Print out all of the records exactly; no picture belongs in the result.

Change detection outputs:
____
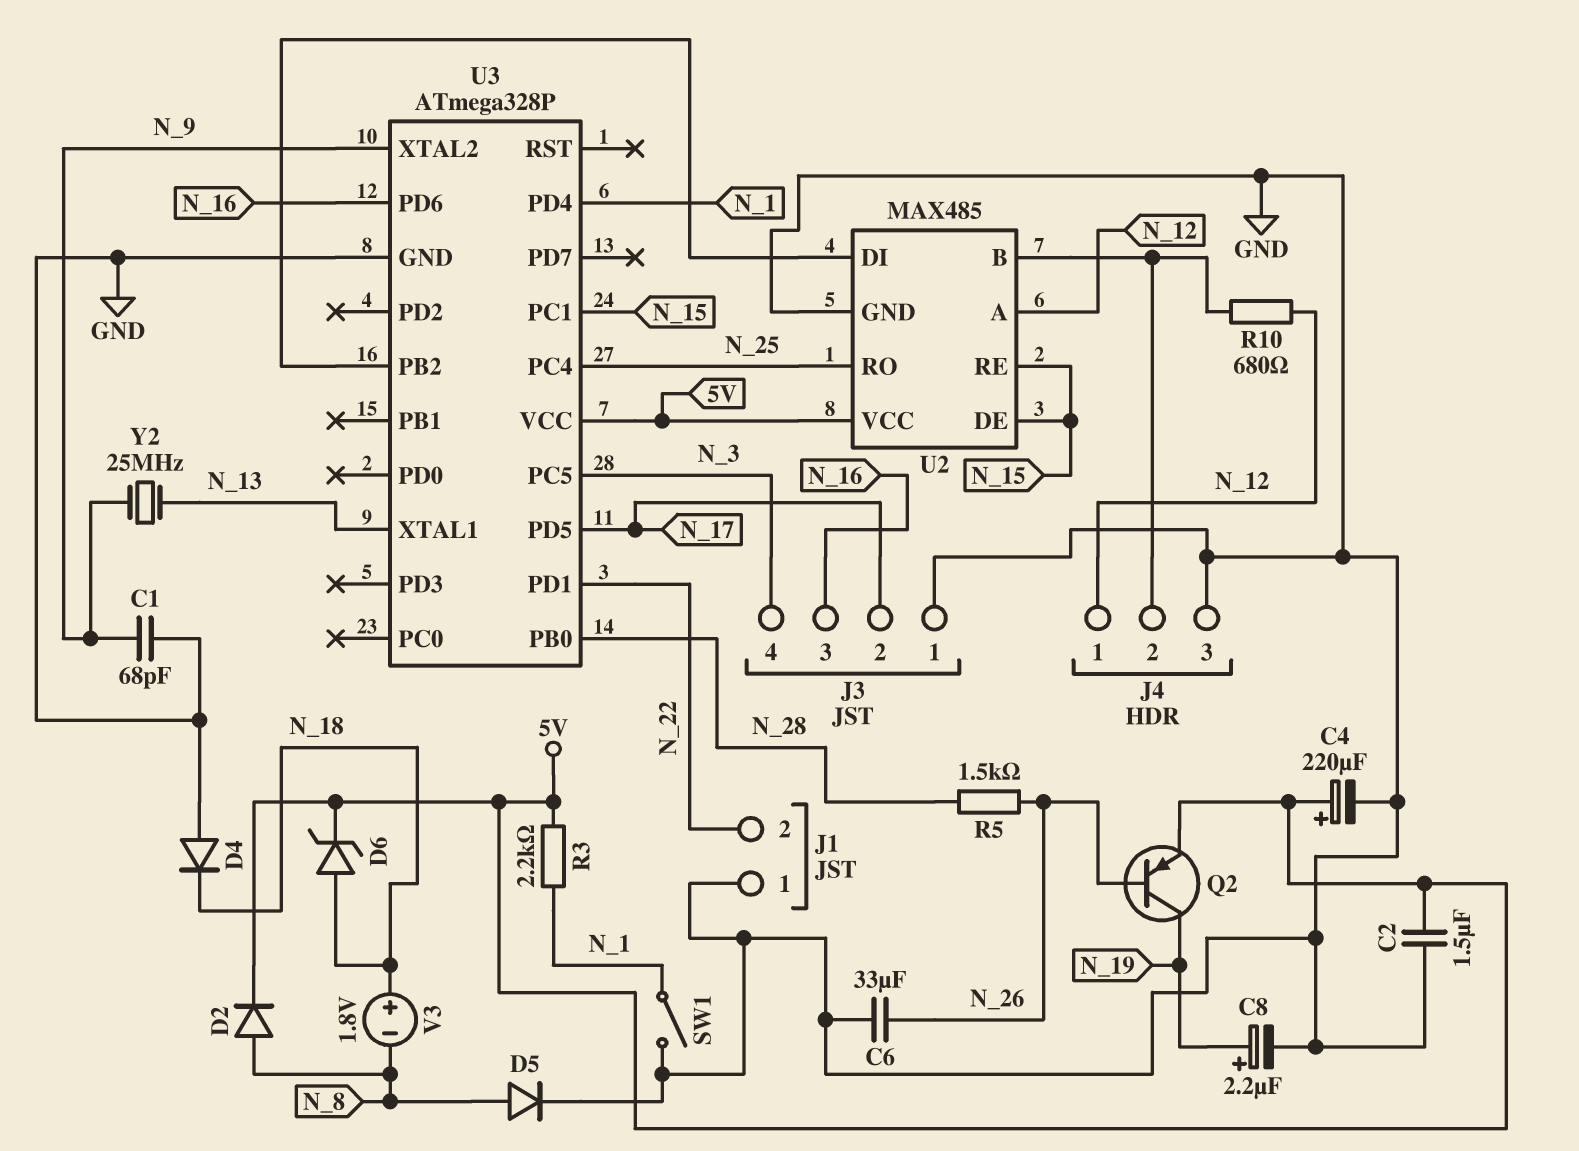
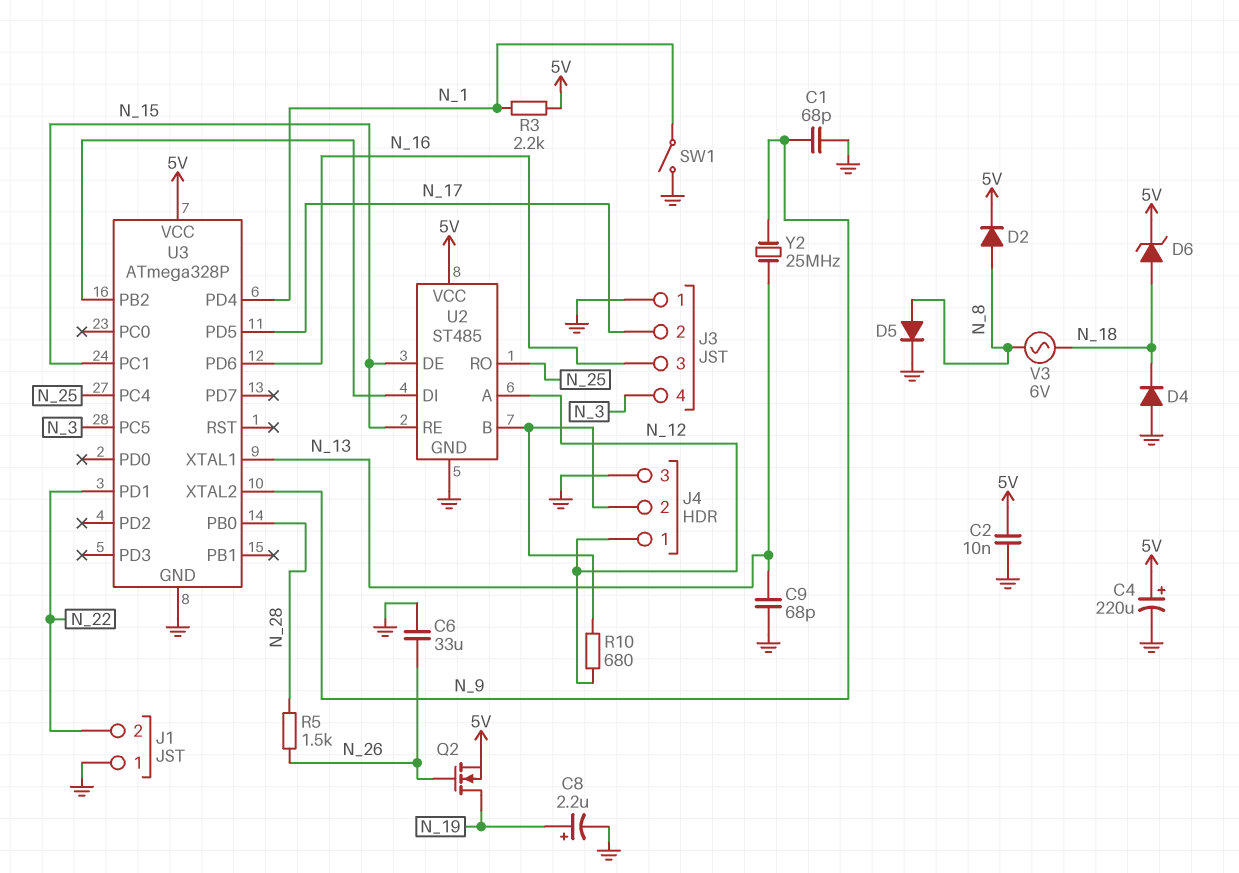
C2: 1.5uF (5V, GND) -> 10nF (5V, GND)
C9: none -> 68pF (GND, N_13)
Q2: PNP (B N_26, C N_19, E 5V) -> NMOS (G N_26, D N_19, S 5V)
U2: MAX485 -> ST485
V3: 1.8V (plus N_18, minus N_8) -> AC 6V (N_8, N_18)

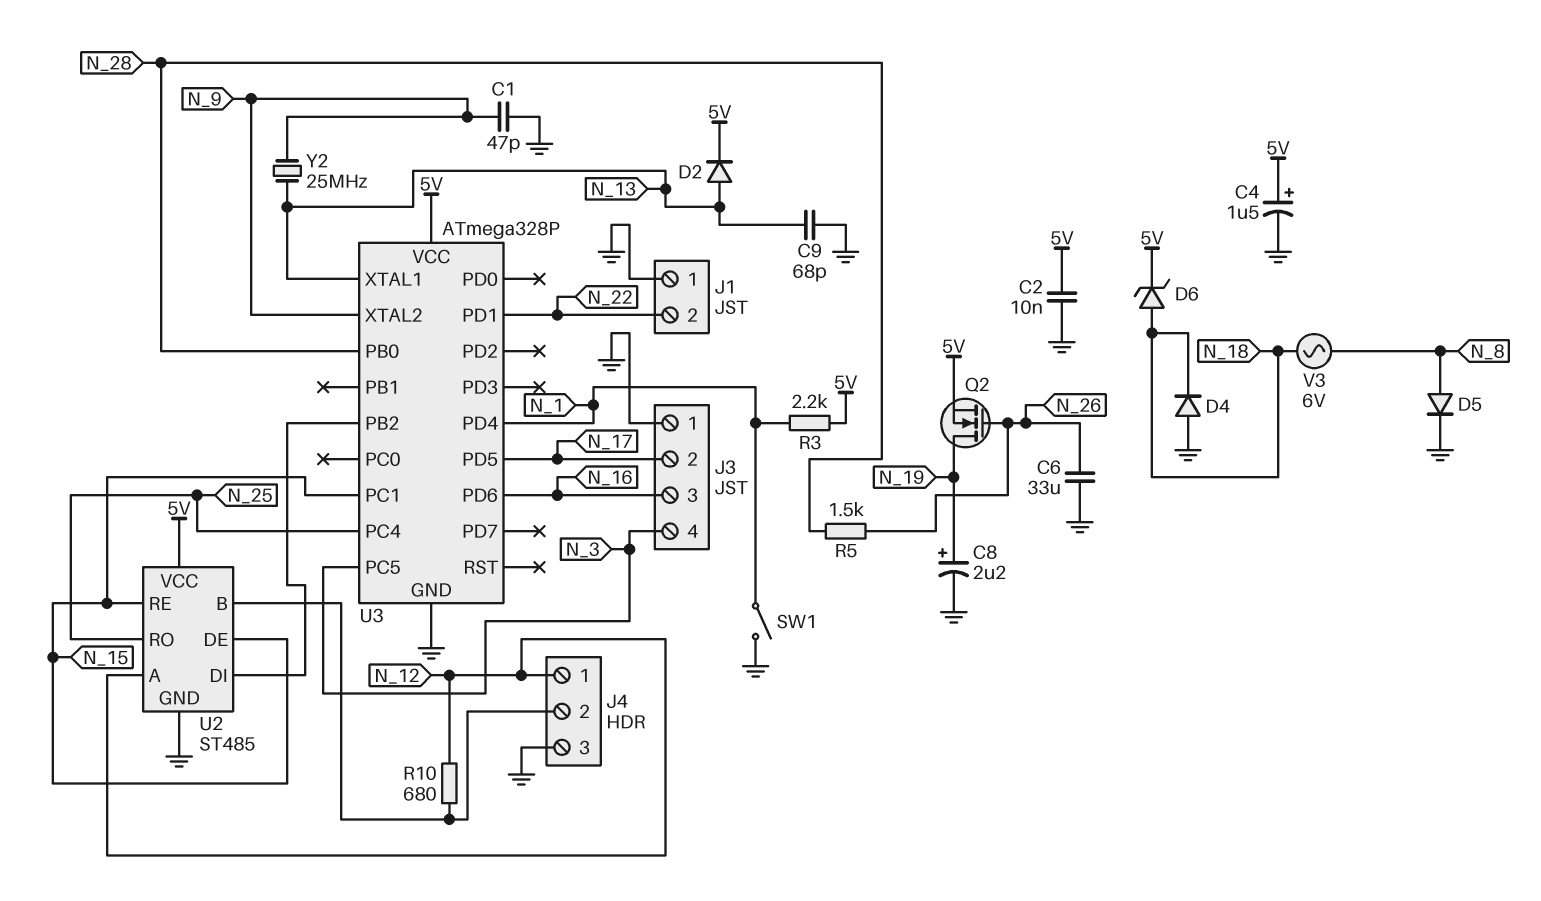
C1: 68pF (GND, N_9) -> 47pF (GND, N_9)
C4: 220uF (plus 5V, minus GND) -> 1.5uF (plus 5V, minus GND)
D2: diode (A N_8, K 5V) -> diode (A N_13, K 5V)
____
Reply to the task
C2: 1.5uF (5V, GND) -> 10nF (5V, GND)
C9: none -> 68pF (GND, N_13)
Q2: PNP (B N_26, C N_19, E 5V) -> NMOS (G N_26, D N_19, S 5V)
U2: MAX485 -> ST485
V3: 1.8V (plus N_18, minus N_8) -> AC 6V (N_8, N_18)

C1: 68pF (GND, N_9) -> 47pF (GND, N_9)
C4: 220uF (plus 5V, minus GND) -> 1.5uF (plus 5V, minus GND)
D2: diode (A N_8, K 5V) -> diode (A N_13, K 5V)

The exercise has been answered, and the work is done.